▶ [What this task involves] Find the lines below that contain the string "tower". Copy each one.

▶ [The input]
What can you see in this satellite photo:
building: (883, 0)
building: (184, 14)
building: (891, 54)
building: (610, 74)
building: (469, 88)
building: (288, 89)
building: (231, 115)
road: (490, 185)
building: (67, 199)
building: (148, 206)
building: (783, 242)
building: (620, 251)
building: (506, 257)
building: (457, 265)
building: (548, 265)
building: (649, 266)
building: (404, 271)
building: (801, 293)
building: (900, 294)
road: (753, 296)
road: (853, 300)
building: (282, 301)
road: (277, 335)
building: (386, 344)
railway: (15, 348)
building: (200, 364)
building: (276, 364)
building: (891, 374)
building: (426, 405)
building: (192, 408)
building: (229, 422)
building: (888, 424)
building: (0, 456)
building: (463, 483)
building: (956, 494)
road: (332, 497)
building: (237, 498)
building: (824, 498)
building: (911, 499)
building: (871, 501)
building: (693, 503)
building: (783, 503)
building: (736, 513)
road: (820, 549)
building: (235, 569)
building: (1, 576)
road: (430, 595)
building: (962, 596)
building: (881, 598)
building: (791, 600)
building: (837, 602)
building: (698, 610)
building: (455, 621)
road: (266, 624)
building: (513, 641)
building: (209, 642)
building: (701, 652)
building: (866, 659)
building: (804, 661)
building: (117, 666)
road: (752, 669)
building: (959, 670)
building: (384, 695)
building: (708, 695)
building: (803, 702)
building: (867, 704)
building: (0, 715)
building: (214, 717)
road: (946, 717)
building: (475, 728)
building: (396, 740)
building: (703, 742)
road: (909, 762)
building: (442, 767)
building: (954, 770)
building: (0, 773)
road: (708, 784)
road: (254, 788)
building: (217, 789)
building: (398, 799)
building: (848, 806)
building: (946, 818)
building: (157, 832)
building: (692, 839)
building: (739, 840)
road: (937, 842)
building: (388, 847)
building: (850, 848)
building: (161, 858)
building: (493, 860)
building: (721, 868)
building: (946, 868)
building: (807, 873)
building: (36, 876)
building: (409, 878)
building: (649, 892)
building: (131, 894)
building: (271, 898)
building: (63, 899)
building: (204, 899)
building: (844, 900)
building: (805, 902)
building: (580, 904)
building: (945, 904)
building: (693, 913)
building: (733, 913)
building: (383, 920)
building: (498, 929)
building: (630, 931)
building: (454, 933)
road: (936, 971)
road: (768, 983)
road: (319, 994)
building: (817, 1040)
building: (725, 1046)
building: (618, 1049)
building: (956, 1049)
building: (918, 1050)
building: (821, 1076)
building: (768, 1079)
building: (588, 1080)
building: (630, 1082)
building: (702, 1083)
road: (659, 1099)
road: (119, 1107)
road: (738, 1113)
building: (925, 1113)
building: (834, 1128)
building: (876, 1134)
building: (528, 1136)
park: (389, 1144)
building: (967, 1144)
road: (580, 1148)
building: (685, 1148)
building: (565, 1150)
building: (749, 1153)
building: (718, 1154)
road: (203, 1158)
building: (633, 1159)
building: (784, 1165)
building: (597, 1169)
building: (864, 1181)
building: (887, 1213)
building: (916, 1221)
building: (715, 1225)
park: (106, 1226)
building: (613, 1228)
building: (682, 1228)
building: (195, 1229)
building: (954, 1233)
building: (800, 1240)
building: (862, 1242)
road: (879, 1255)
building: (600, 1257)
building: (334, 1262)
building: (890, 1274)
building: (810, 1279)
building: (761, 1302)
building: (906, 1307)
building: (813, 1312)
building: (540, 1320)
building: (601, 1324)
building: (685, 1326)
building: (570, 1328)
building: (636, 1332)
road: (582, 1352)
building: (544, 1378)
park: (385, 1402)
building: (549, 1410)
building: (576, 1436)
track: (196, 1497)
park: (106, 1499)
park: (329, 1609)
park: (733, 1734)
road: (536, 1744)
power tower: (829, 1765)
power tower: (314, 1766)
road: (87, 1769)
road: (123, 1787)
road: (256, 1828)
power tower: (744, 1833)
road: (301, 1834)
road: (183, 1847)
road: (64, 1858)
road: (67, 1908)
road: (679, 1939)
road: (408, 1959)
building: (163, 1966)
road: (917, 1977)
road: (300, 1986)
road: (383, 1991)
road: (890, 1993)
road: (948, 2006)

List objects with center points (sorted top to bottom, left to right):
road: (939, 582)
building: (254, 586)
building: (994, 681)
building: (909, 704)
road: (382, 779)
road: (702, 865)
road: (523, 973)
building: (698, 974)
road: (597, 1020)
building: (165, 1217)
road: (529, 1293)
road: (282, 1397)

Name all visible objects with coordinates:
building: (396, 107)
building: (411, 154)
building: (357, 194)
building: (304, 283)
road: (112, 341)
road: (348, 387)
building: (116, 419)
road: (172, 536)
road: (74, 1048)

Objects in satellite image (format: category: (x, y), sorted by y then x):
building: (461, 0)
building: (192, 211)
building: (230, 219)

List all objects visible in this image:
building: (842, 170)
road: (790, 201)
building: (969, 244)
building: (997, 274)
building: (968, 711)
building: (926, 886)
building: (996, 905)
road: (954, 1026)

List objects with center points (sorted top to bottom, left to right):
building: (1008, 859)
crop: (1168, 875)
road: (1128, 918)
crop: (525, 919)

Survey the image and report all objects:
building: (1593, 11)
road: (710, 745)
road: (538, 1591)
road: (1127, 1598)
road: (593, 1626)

▶ [Completed exercise]
power tower: (829, 1765)
power tower: (314, 1766)
power tower: (744, 1833)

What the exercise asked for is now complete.